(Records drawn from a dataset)
- Opening Delimiter -
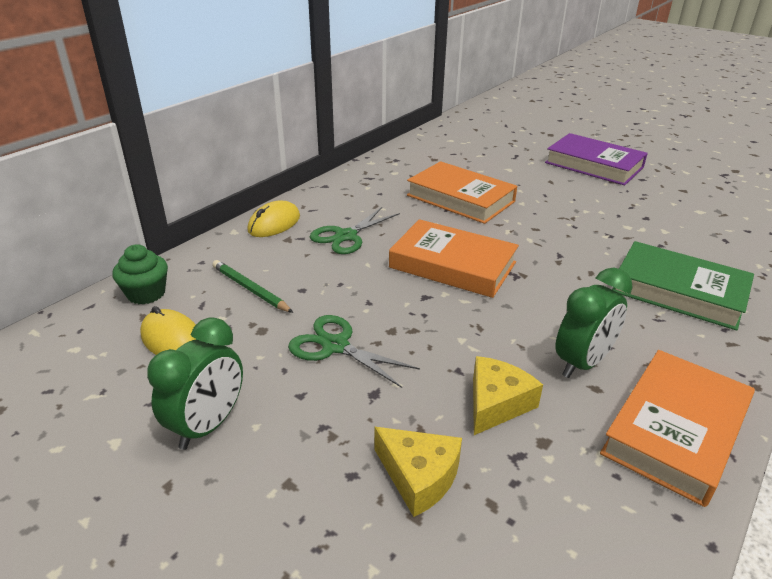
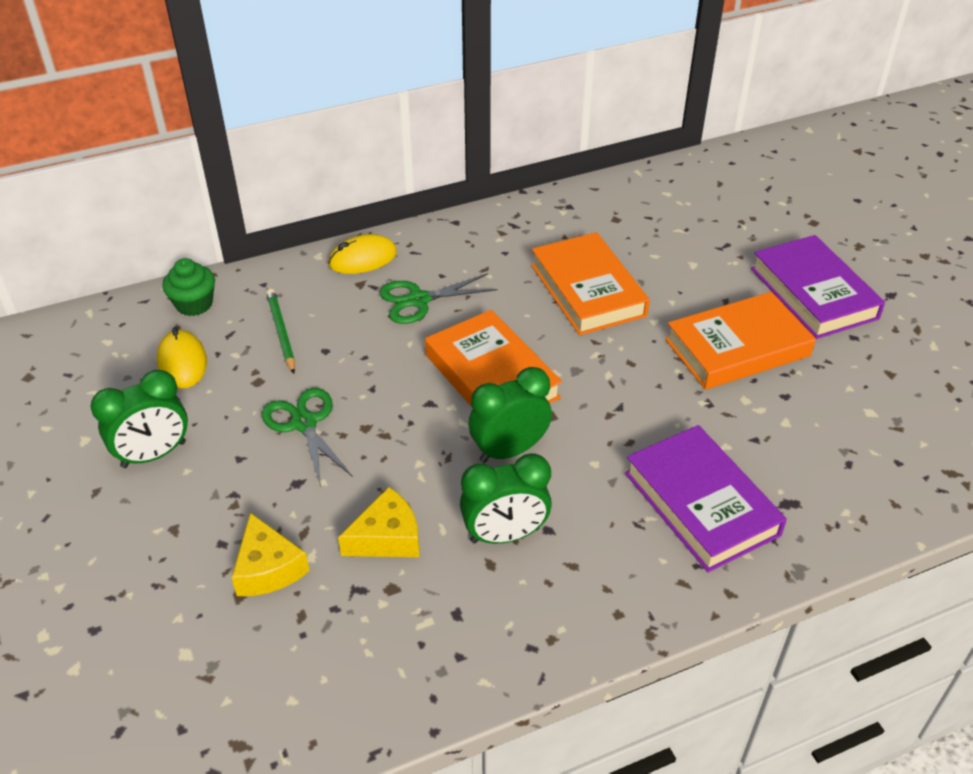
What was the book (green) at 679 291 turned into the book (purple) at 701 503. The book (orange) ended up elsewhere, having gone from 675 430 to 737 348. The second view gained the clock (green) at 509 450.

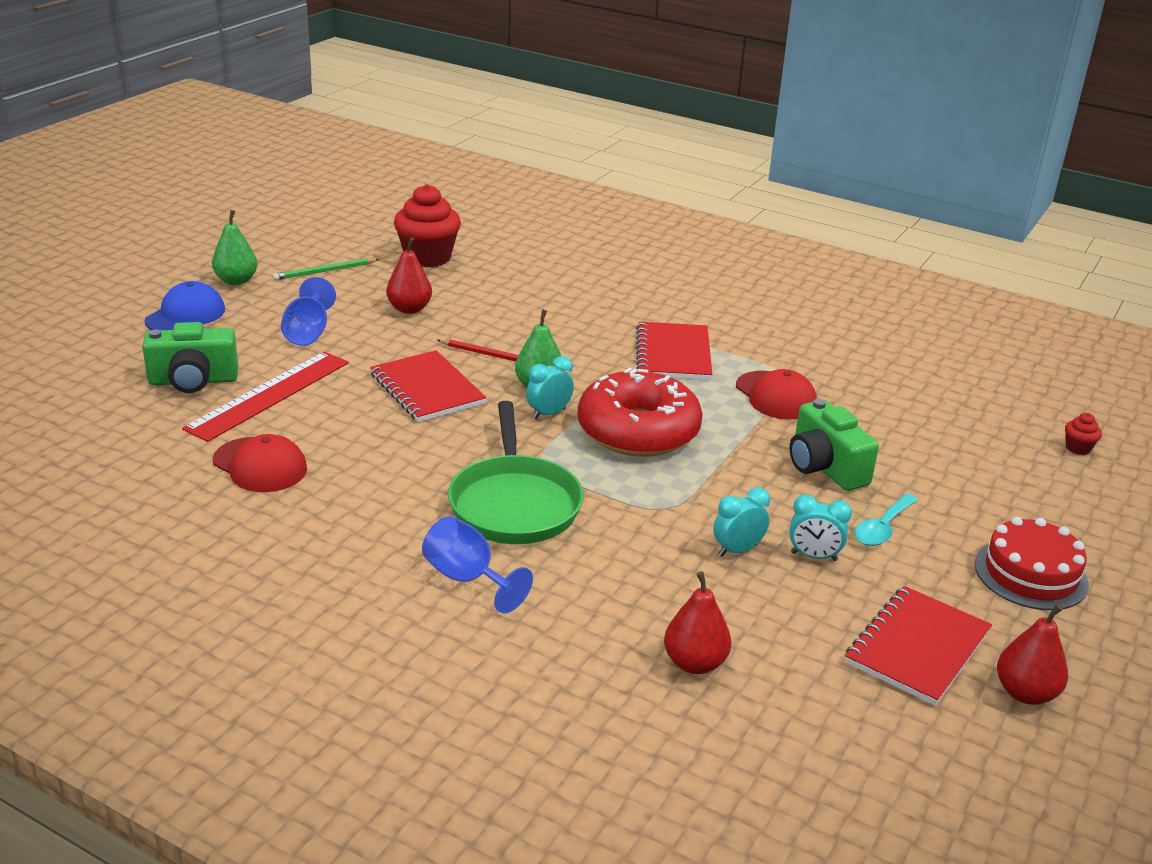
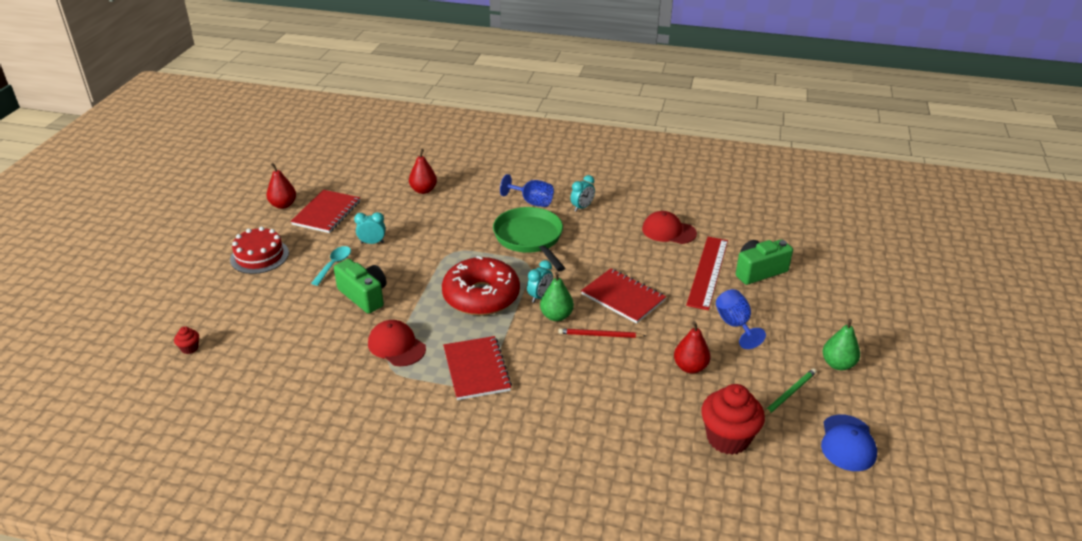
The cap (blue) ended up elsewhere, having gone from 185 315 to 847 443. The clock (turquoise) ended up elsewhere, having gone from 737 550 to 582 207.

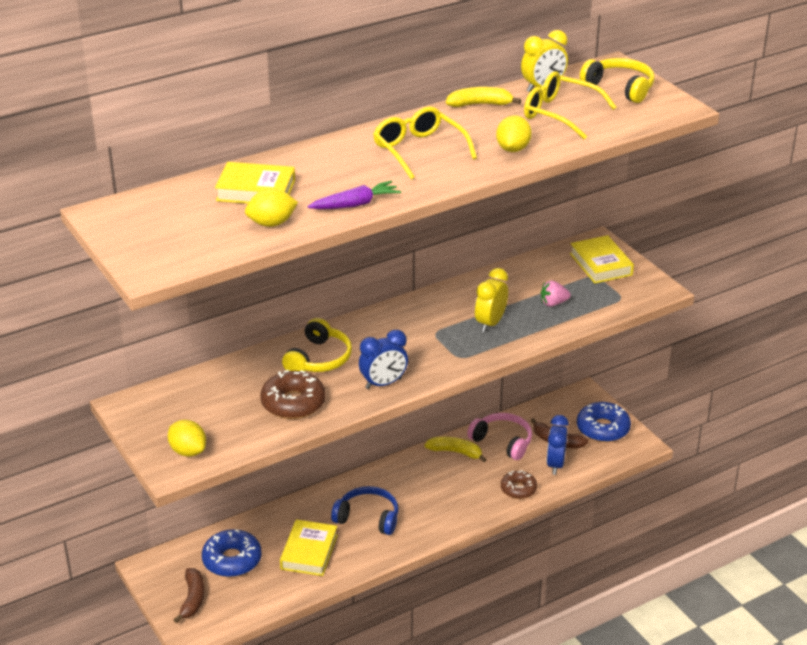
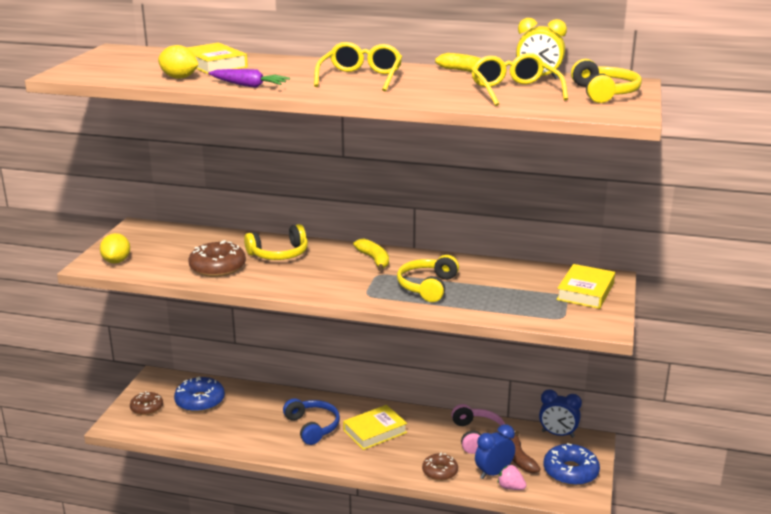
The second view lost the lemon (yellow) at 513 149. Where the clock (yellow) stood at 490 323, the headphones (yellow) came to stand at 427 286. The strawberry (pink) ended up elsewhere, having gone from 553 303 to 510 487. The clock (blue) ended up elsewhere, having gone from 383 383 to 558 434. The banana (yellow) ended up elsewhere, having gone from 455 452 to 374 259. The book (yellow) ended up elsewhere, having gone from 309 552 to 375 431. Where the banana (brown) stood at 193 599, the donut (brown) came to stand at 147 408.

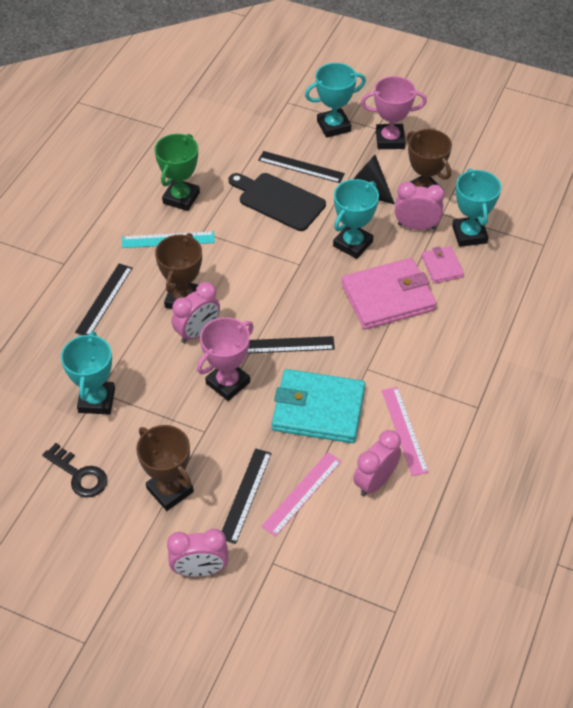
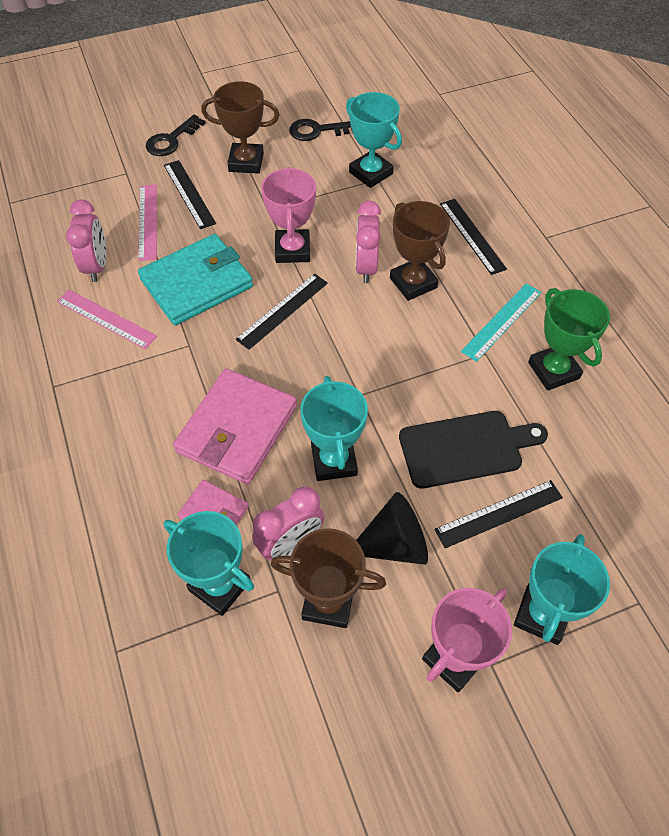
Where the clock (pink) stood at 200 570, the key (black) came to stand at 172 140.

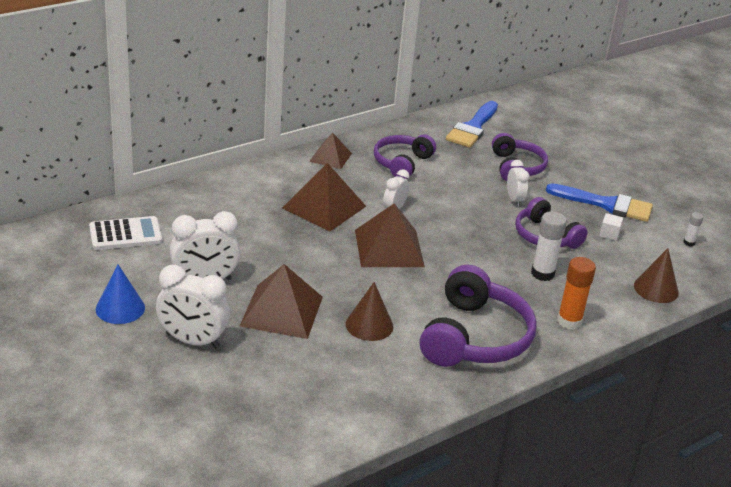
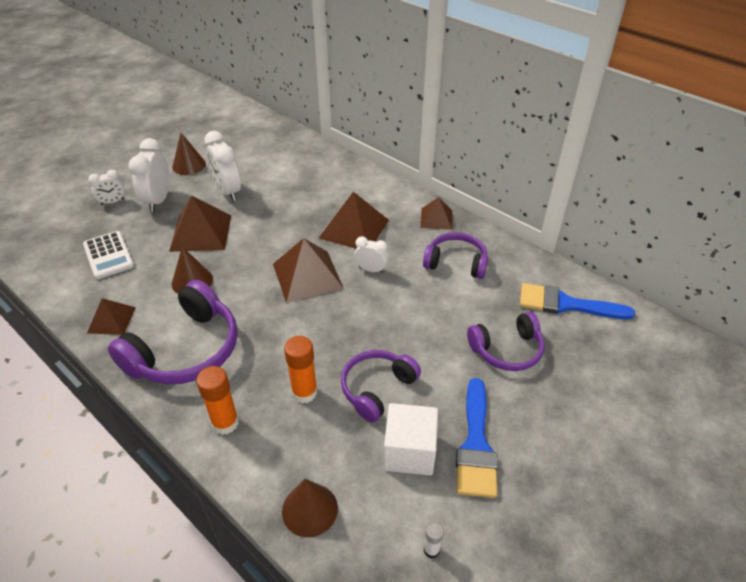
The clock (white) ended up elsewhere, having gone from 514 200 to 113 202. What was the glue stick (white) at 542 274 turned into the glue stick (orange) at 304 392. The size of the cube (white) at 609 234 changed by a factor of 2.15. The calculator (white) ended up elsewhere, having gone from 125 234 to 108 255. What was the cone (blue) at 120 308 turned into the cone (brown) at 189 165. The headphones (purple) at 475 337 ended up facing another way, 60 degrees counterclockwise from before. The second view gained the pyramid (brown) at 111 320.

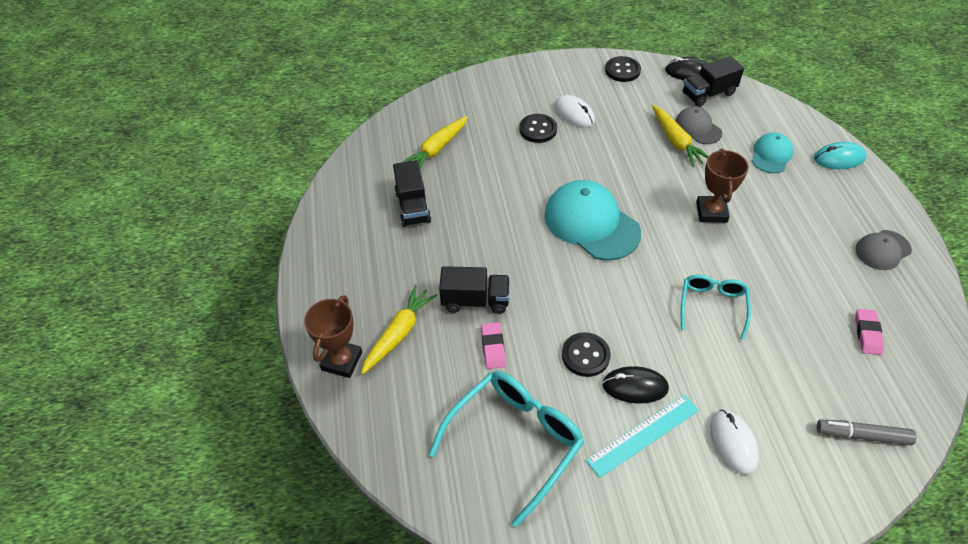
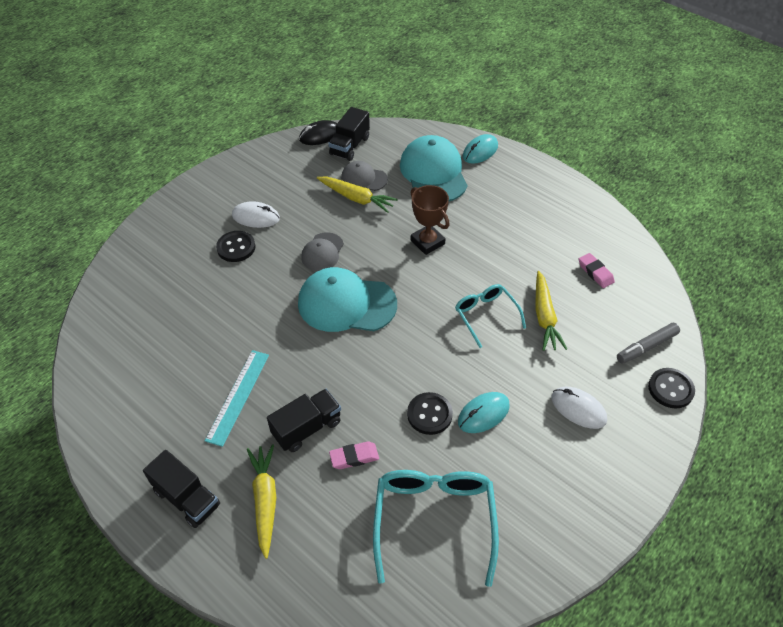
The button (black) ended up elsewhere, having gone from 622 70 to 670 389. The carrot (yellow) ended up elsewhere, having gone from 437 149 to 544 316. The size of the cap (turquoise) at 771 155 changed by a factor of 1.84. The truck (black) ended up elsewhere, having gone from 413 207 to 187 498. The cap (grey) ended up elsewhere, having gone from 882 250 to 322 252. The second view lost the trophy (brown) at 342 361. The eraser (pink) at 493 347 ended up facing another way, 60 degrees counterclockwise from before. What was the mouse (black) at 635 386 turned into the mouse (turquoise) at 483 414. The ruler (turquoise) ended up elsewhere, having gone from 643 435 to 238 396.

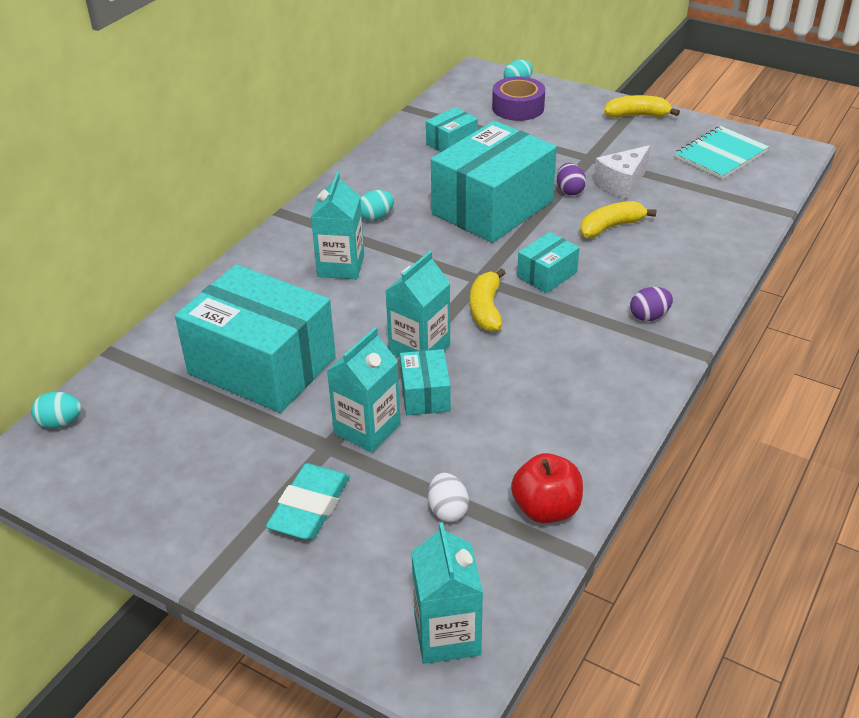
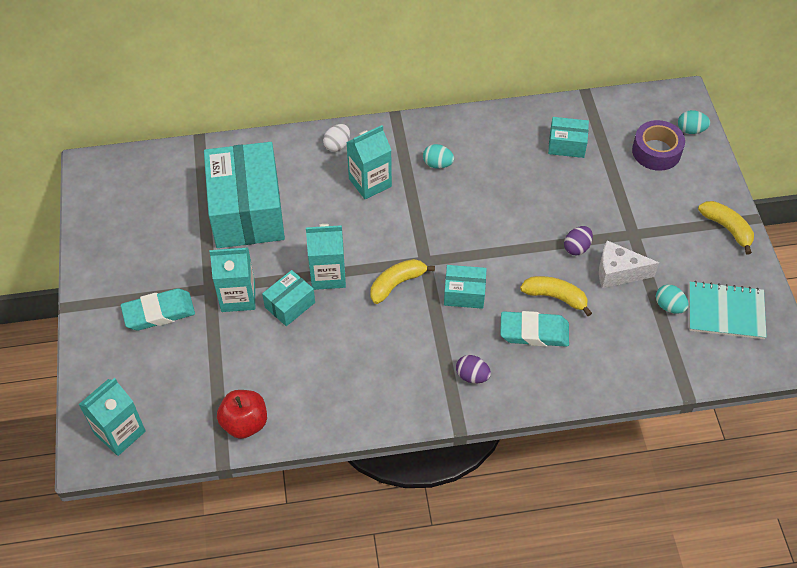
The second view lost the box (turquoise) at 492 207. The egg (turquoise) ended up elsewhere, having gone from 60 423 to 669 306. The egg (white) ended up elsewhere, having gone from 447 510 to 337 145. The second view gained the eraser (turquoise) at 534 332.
- Closing Delimiter -
## What is needed
Every line above in which the word "blue" occurs is to be copied.

## Your solution
The cap (blue) ended up elsewhere, having gone from 185 315 to 847 443. The clock (turquoise) ended up elsewhere, having gone from 737 550 to 582 207.
The second view lost the lemon (yellow) at 513 149. Where the clock (yellow) stood at 490 323, the headphones (yellow) came to stand at 427 286. The strawberry (pink) ended up elsewhere, having gone from 553 303 to 510 487. The clock (blue) ended up elsewhere, having gone from 383 383 to 558 434. The banana (yellow) ended up elsewhere, having gone from 455 452 to 374 259. The book (yellow) ended up elsewhere, having gone from 309 552 to 375 431. Where the banana (brown) stood at 193 599, the donut (brown) came to stand at 147 408.
The clock (white) ended up elsewhere, having gone from 514 200 to 113 202. What was the glue stick (white) at 542 274 turned into the glue stick (orange) at 304 392. The size of the cube (white) at 609 234 changed by a factor of 2.15. The calculator (white) ended up elsewhere, having gone from 125 234 to 108 255. What was the cone (blue) at 120 308 turned into the cone (brown) at 189 165. The headphones (purple) at 475 337 ended up facing another way, 60 degrees counterclockwise from before. The second view gained the pyramid (brown) at 111 320.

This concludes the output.